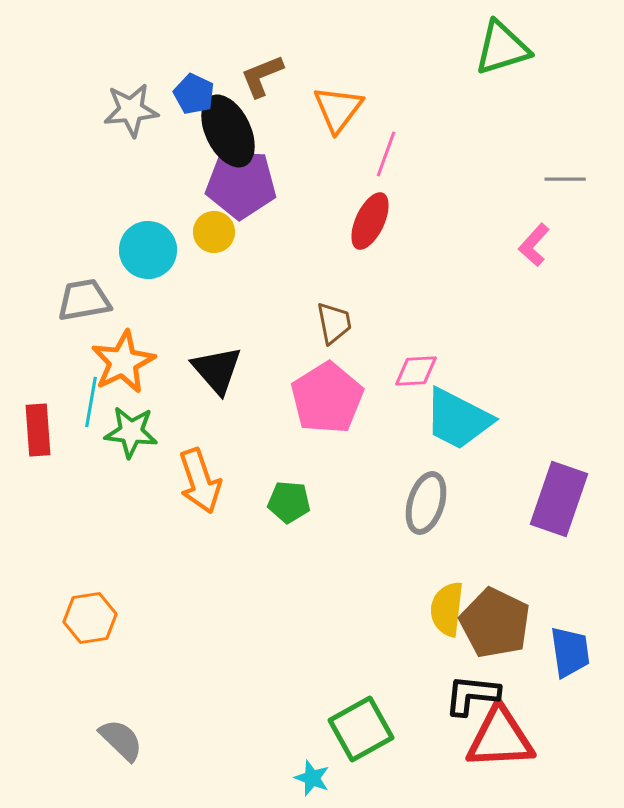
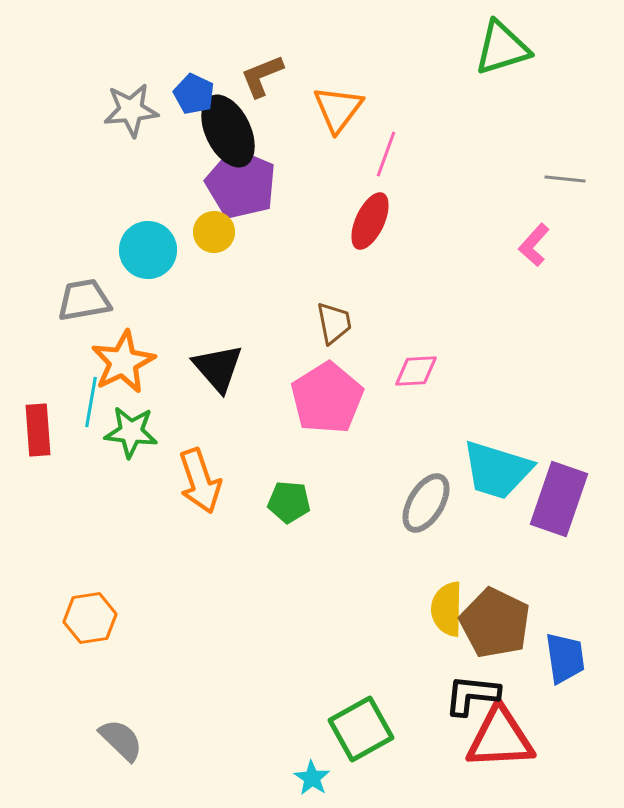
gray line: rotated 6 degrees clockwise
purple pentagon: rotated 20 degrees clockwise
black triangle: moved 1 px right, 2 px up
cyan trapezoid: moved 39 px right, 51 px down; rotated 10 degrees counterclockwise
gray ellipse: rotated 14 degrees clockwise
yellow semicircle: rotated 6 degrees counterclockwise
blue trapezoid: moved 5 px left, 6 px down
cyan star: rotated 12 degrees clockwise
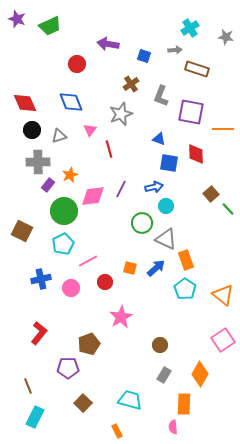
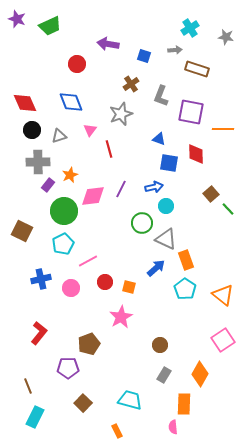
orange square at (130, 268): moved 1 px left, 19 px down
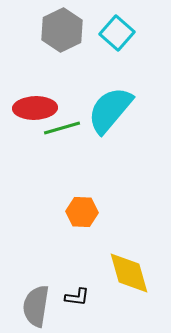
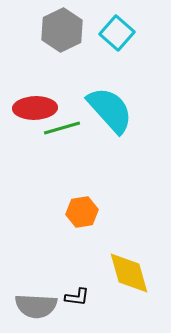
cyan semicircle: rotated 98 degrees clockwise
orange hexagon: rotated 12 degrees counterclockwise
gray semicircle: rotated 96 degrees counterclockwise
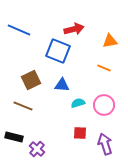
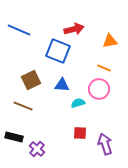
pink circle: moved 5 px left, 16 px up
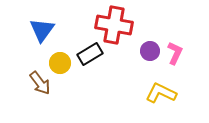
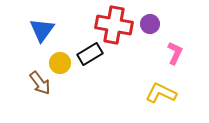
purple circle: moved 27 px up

### INSTRUCTIONS FOR THE TASK
Please echo, word for word, the stretch of rows from the one containing "pink circle: moved 5 px left, 16 px up" through the end of the rows, leaving the pictures out of your answer.

### OUTPUT FOR THIS EXERCISE
pink circle: moved 5 px left, 16 px up
purple circle: moved 27 px up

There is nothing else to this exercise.